Start of MATERIAL PROVIDED
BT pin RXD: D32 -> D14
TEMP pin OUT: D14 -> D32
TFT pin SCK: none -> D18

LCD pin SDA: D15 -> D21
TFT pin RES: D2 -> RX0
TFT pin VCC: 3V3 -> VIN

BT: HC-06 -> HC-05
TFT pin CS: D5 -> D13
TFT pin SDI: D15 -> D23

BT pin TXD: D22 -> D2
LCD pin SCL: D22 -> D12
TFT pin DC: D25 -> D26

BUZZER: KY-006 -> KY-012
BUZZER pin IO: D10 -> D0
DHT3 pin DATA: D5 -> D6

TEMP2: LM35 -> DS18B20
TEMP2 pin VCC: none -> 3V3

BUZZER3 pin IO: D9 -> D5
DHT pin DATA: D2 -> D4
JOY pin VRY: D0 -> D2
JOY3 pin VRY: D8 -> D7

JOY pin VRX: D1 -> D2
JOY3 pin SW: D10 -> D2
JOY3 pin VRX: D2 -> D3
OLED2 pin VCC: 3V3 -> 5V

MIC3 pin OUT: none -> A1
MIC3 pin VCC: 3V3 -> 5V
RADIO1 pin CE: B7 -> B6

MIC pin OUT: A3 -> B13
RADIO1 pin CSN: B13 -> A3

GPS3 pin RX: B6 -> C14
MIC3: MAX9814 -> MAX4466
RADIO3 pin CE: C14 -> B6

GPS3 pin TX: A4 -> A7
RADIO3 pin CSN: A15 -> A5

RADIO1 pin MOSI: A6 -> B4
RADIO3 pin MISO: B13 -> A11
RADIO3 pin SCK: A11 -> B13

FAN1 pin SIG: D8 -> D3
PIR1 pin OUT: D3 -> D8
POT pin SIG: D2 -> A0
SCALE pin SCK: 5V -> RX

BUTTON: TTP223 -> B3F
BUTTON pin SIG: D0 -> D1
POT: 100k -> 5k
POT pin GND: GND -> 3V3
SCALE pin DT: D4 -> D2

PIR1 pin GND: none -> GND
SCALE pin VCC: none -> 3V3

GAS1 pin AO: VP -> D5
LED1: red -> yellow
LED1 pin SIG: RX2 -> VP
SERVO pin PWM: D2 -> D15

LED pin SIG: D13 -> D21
End of MATERIAL PROVIDED
Go through the data and retype all of it exactly.

BT pin RXD: D32 -> D14
TEMP pin OUT: D14 -> D32
TFT pin SCK: none -> D18

LCD pin SDA: D15 -> D21
TFT pin RES: D2 -> RX0
TFT pin VCC: 3V3 -> VIN

BT: HC-06 -> HC-05
TFT pin CS: D5 -> D13
TFT pin SDI: D15 -> D23

BT pin TXD: D22 -> D2
LCD pin SCL: D22 -> D12
TFT pin DC: D25 -> D26

BUZZER: KY-006 -> KY-012
BUZZER pin IO: D10 -> D0
DHT3 pin DATA: D5 -> D6

TEMP2: LM35 -> DS18B20
TEMP2 pin VCC: none -> 3V3

BUZZER3 pin IO: D9 -> D5
DHT pin DATA: D2 -> D4
JOY pin VRY: D0 -> D2
JOY3 pin VRY: D8 -> D7

JOY pin VRX: D1 -> D2
JOY3 pin SW: D10 -> D2
JOY3 pin VRX: D2 -> D3
OLED2 pin VCC: 3V3 -> 5V

MIC3 pin OUT: none -> A1
MIC3 pin VCC: 3V3 -> 5V
RADIO1 pin CE: B7 -> B6

MIC pin OUT: A3 -> B13
RADIO1 pin CSN: B13 -> A3

GPS3 pin RX: B6 -> C14
MIC3: MAX9814 -> MAX4466
RADIO3 pin CE: C14 -> B6

GPS3 pin TX: A4 -> A7
RADIO3 pin CSN: A15 -> A5

RADIO1 pin MOSI: A6 -> B4
RADIO3 pin MISO: B13 -> A11
RADIO3 pin SCK: A11 -> B13

FAN1 pin SIG: D8 -> D3
PIR1 pin OUT: D3 -> D8
POT pin SIG: D2 -> A0
SCALE pin SCK: 5V -> RX

BUTTON: TTP223 -> B3F
BUTTON pin SIG: D0 -> D1
POT: 100k -> 5k
POT pin GND: GND -> 3V3
SCALE pin DT: D4 -> D2

PIR1 pin GND: none -> GND
SCALE pin VCC: none -> 3V3

GAS1 pin AO: VP -> D5
LED1: red -> yellow
LED1 pin SIG: RX2 -> VP
SERVO pin PWM: D2 -> D15

LED pin SIG: D13 -> D21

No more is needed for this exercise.